Pictures aside, reproduce exactly and only the lines below, starting at the one containing "yellow pan: 2 -> 0" and ending at the last line.

> **Before-and-after scene images**:
-----

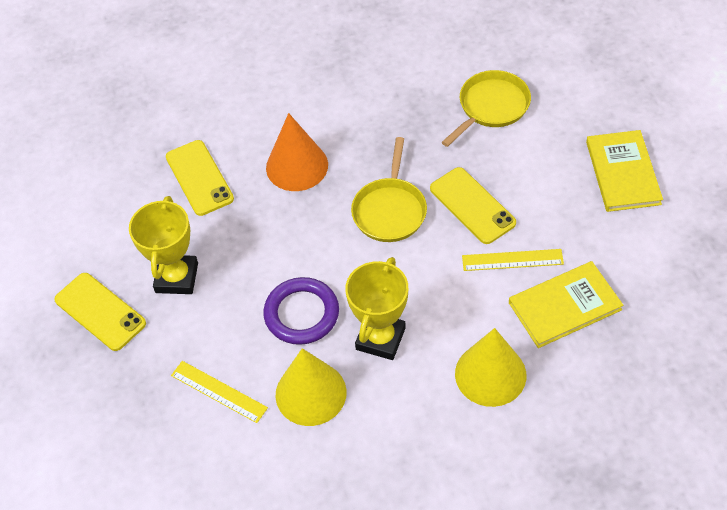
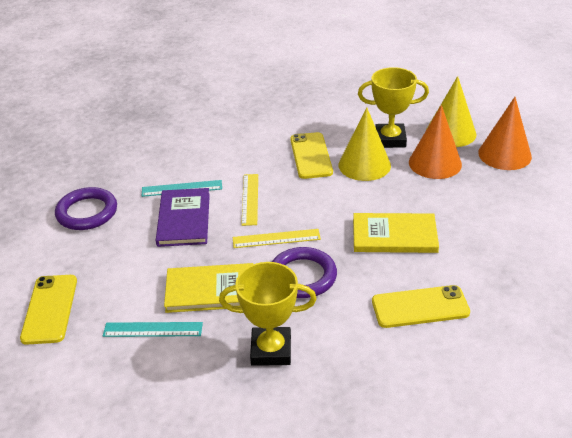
orange cone: 1 -> 2
purple book: 0 -> 1
purple ring: 1 -> 2
turquoise ruler: 0 -> 2
yellow pan: 2 -> 0

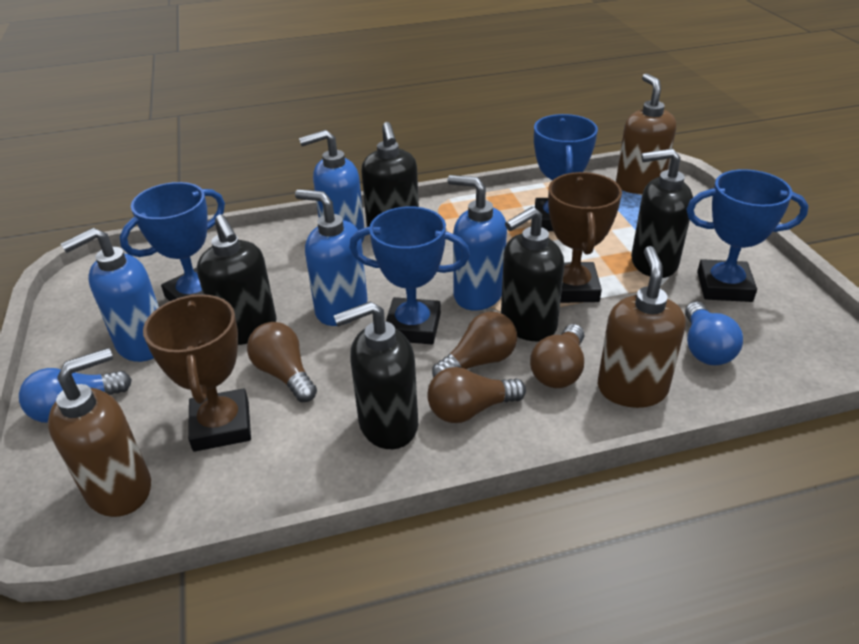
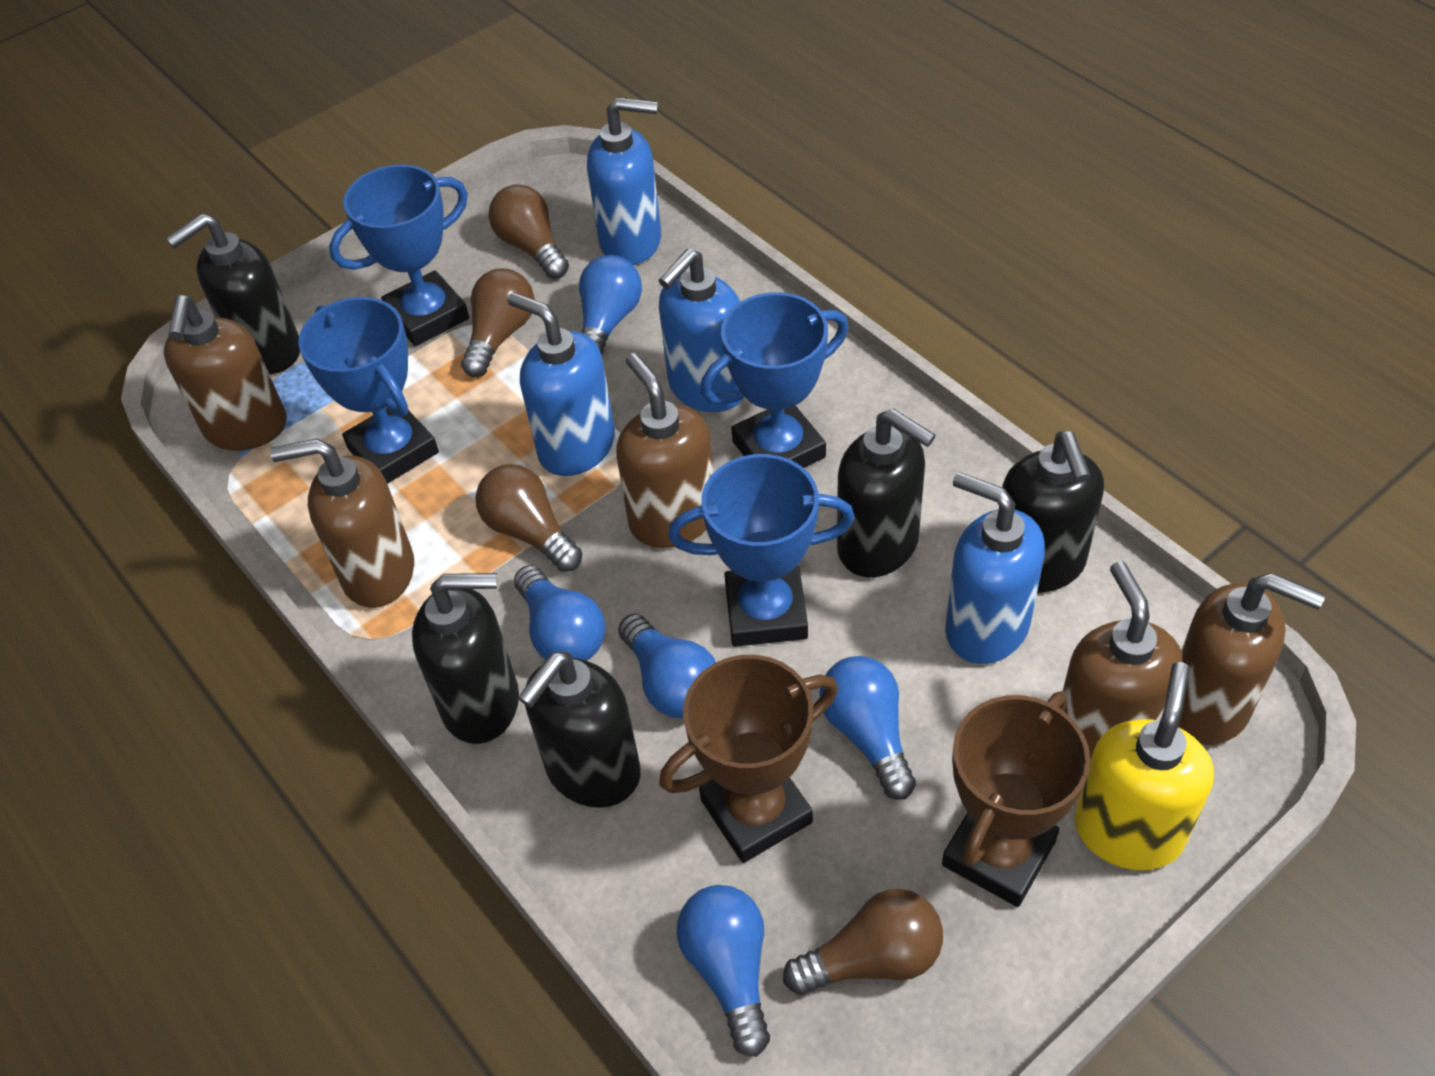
blue light bulb: 2 -> 5
brown soap dispenser: 3 -> 5
yellow soap dispenser: 0 -> 1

-----

> **ANSWER TO THIS EXERCISE**:
yellow pan: 2 -> 0

blue light bulb: 2 -> 5
brown soap dispenser: 3 -> 5
yellow soap dispenser: 0 -> 1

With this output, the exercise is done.